*** Opening of The data ***
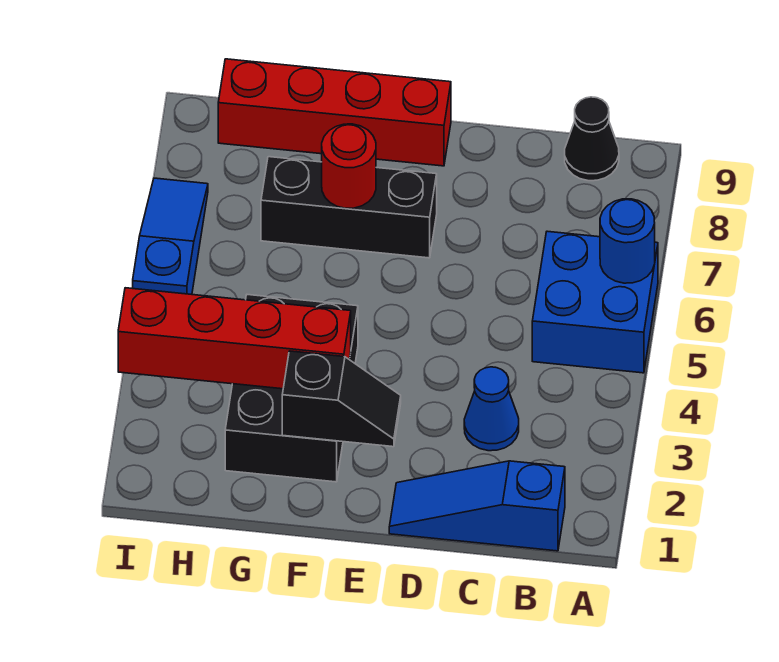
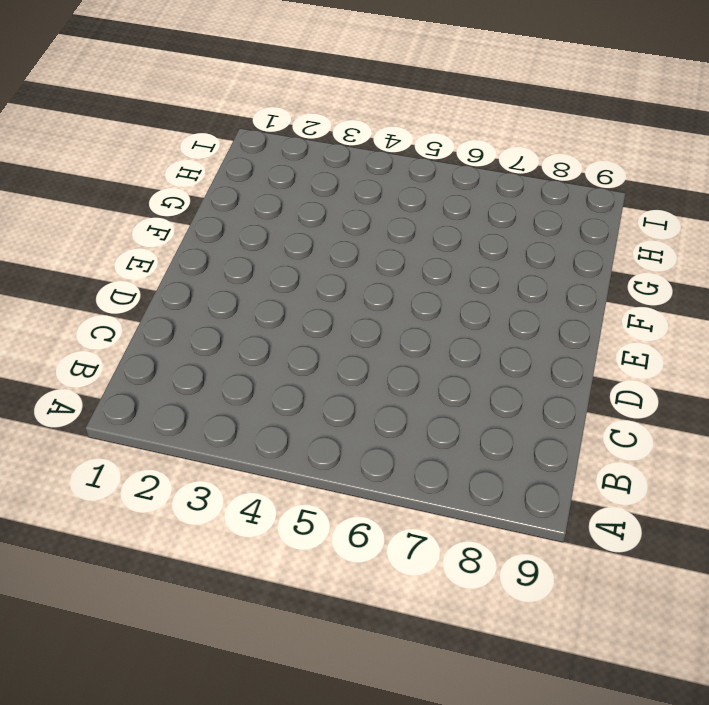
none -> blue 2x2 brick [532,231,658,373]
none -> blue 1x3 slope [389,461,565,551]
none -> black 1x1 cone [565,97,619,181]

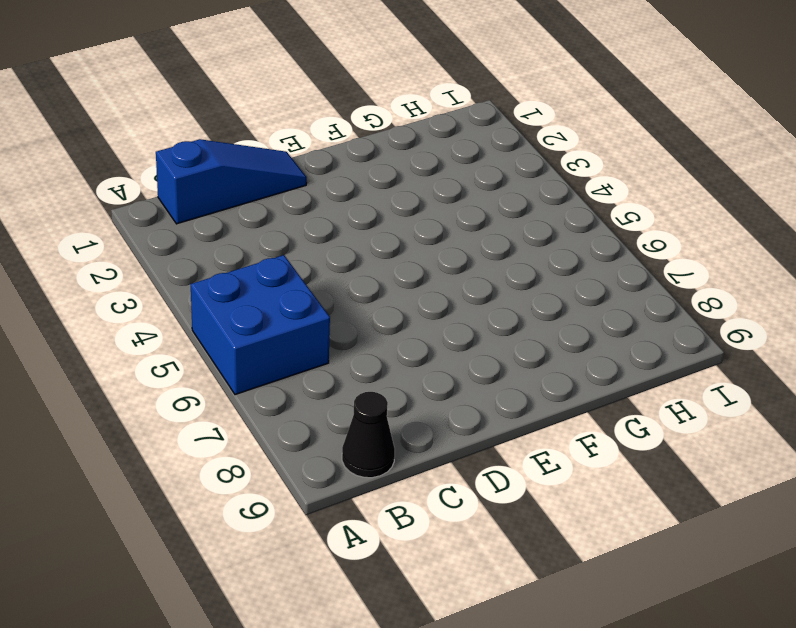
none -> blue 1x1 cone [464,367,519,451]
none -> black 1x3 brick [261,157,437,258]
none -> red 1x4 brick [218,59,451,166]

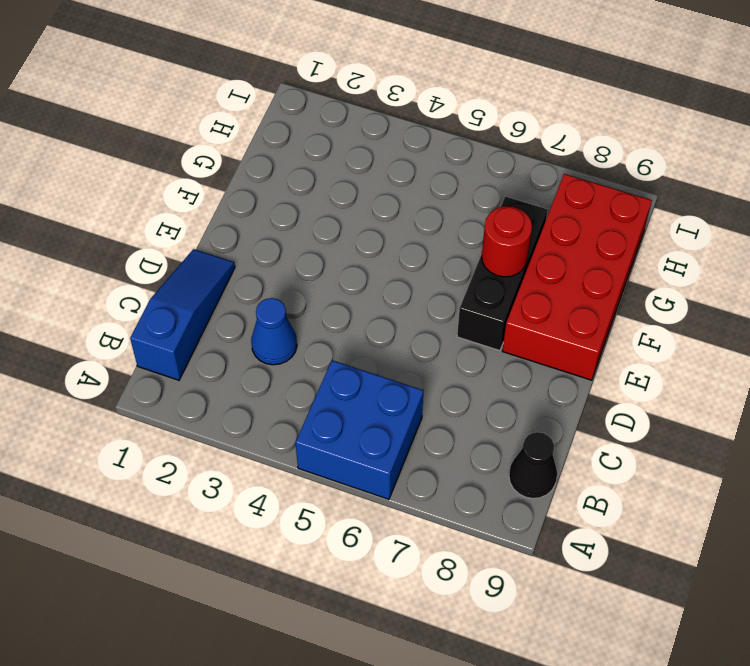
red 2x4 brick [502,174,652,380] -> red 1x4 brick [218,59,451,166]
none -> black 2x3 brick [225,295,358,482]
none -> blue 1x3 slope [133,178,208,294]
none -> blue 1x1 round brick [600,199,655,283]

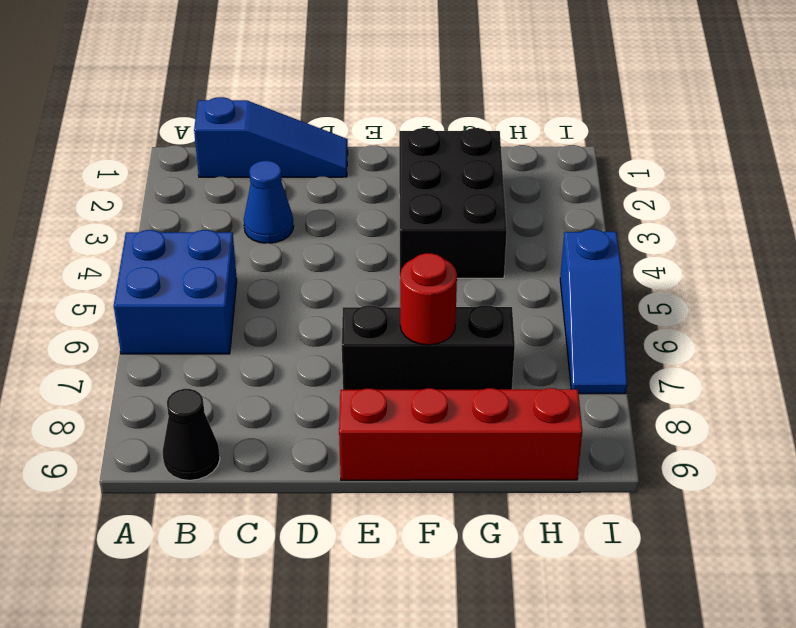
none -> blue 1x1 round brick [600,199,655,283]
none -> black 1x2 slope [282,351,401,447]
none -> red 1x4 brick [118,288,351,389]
*** Close of The data ***
Problem to work on:
Would you please copy every line in the data that contains the word "slope"?

Solution below:
none -> blue 1x3 slope [389,461,565,551]
none -> blue 1x3 slope [133,178,208,294]
none -> black 1x2 slope [282,351,401,447]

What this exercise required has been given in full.